Start of Data listing
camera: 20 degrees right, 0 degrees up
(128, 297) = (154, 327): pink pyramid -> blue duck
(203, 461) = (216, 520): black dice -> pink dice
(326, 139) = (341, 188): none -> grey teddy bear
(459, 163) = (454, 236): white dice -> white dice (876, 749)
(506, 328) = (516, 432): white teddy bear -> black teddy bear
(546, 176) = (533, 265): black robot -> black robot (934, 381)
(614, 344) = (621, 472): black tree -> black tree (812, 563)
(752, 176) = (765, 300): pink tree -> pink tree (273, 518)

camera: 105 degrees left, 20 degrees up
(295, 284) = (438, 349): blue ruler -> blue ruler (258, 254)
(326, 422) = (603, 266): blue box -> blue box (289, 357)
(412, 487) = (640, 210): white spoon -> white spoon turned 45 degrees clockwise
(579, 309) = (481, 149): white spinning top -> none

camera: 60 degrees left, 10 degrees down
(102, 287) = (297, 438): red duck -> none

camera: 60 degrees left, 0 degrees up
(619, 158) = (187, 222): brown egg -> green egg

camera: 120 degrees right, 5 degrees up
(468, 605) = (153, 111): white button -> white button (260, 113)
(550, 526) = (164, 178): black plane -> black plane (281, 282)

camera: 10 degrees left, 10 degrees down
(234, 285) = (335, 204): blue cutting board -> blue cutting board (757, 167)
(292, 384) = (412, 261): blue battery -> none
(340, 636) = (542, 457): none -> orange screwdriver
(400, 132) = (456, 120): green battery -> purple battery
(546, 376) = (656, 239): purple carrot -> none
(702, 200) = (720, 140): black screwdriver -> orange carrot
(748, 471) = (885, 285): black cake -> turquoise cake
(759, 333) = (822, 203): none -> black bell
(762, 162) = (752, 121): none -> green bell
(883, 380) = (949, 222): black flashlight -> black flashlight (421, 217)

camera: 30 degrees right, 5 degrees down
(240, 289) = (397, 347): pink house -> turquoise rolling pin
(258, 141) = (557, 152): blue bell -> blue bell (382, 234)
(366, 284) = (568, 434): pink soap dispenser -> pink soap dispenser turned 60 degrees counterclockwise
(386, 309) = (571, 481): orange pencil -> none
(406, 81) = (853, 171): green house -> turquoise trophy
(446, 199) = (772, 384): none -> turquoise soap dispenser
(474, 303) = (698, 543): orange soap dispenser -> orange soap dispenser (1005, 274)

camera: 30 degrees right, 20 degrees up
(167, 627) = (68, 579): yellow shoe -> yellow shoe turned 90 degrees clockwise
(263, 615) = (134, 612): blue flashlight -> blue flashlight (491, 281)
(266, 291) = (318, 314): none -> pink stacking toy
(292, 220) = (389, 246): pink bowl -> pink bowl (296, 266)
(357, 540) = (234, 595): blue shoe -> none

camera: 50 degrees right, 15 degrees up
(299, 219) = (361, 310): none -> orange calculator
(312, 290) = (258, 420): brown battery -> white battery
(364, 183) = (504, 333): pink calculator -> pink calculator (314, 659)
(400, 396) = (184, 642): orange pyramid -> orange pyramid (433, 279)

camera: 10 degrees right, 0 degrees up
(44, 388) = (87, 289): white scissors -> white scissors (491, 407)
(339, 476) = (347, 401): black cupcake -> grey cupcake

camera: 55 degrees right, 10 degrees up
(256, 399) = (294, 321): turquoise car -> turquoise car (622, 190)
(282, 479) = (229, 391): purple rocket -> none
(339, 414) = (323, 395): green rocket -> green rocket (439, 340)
End of Data listing
▸ Task goal
Please report all lines in the entries where "flashlight" appears.

▸ Result of this task
(883, 380) = (949, 222): black flashlight -> black flashlight (421, 217)
(263, 615) = (134, 612): blue flashlight -> blue flashlight (491, 281)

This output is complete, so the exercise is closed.